Supplied information:

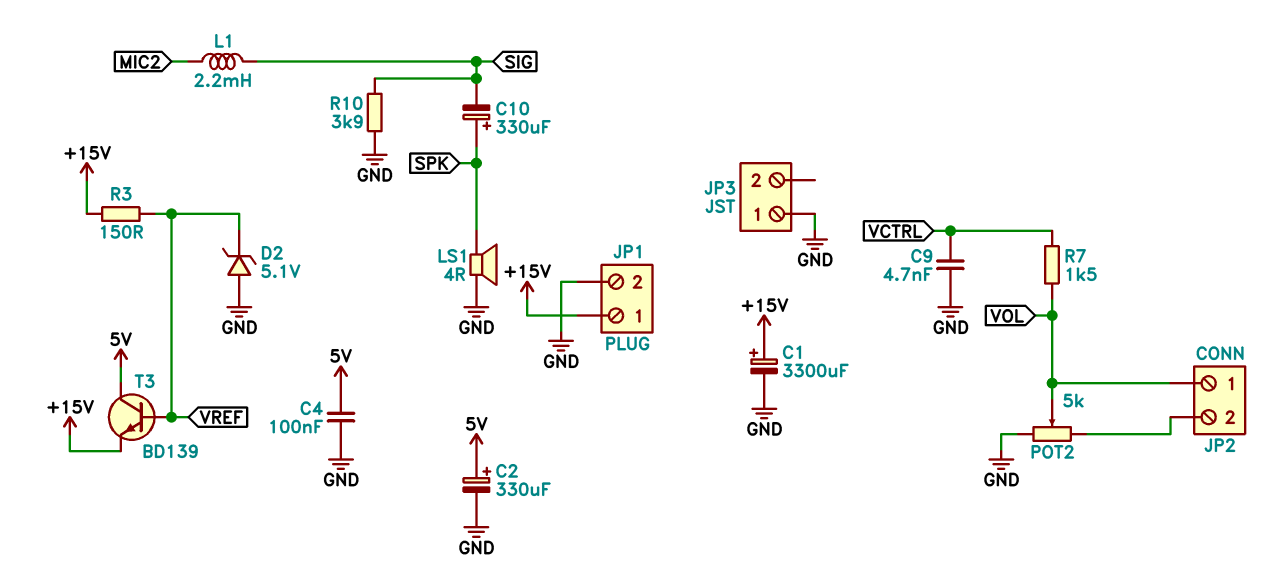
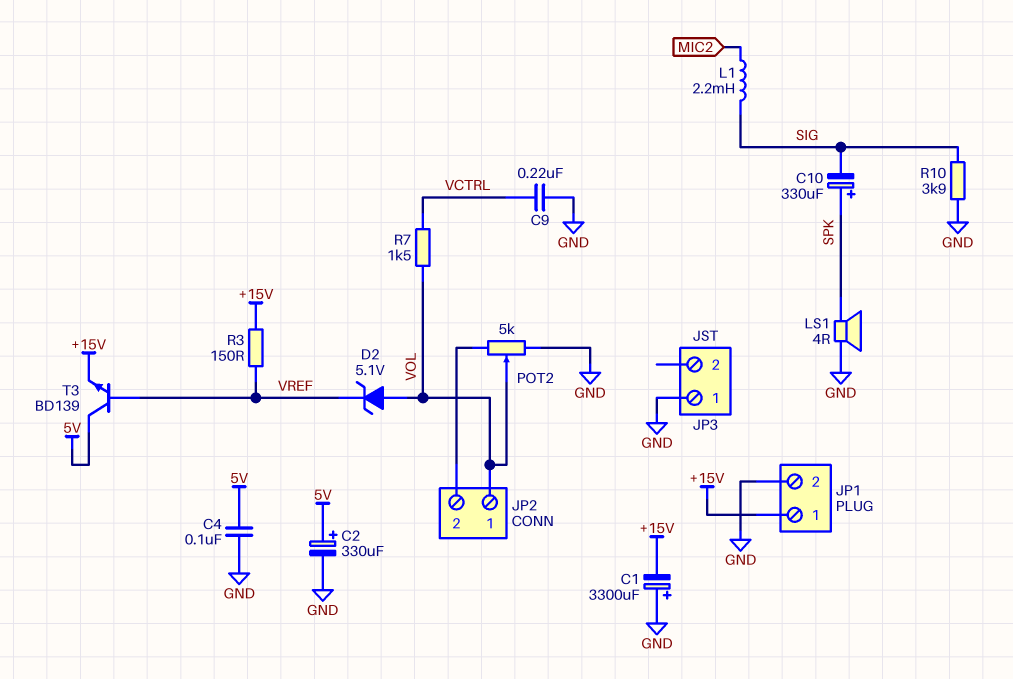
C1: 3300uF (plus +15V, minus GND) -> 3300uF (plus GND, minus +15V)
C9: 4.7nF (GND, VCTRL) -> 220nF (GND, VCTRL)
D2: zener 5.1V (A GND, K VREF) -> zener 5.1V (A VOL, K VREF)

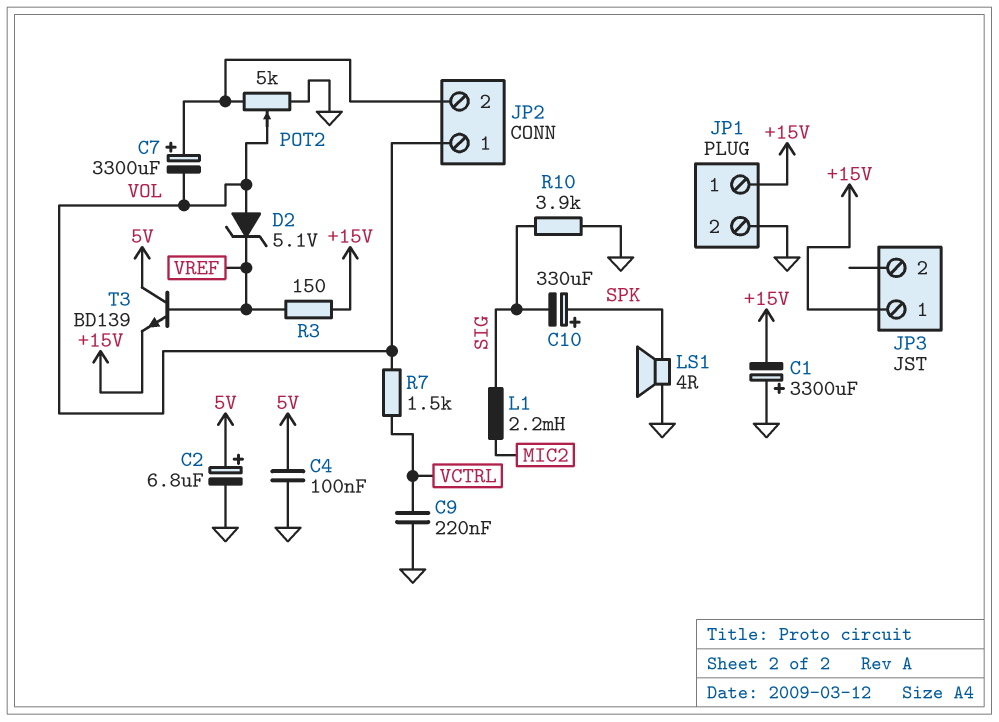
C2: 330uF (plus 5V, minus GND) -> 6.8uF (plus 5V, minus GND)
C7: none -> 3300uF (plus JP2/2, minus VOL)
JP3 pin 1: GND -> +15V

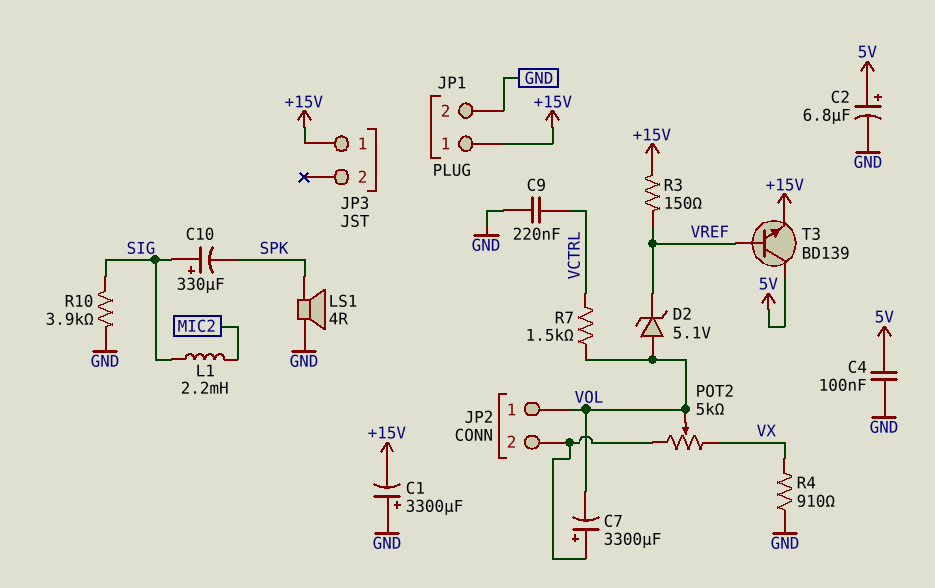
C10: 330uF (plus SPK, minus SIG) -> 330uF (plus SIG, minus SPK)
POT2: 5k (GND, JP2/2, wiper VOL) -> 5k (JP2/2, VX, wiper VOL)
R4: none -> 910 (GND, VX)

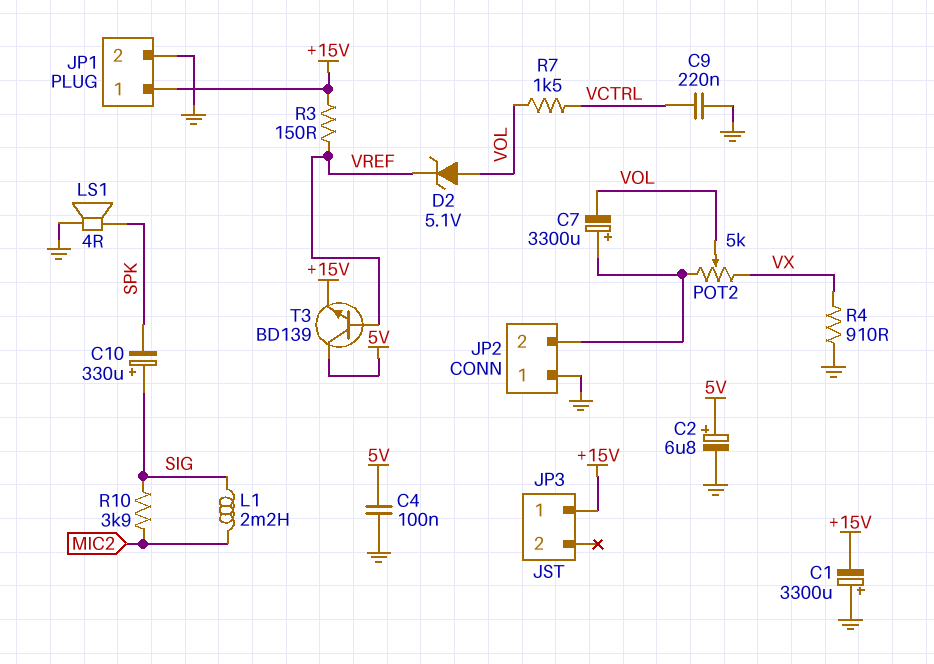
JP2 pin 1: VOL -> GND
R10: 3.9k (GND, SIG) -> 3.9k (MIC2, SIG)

Task statement: Transcribe all the lines above exactly; any image among them is skipped.

Your response:
C1: 3300uF (plus +15V, minus GND) -> 3300uF (plus GND, minus +15V)
C9: 4.7nF (GND, VCTRL) -> 220nF (GND, VCTRL)
D2: zener 5.1V (A GND, K VREF) -> zener 5.1V (A VOL, K VREF)

C2: 330uF (plus 5V, minus GND) -> 6.8uF (plus 5V, minus GND)
C7: none -> 3300uF (plus JP2/2, minus VOL)
JP3 pin 1: GND -> +15V

C10: 330uF (plus SPK, minus SIG) -> 330uF (plus SIG, minus SPK)
POT2: 5k (GND, JP2/2, wiper VOL) -> 5k (JP2/2, VX, wiper VOL)
R4: none -> 910 (GND, VX)

JP2 pin 1: VOL -> GND
R10: 3.9k (GND, SIG) -> 3.9k (MIC2, SIG)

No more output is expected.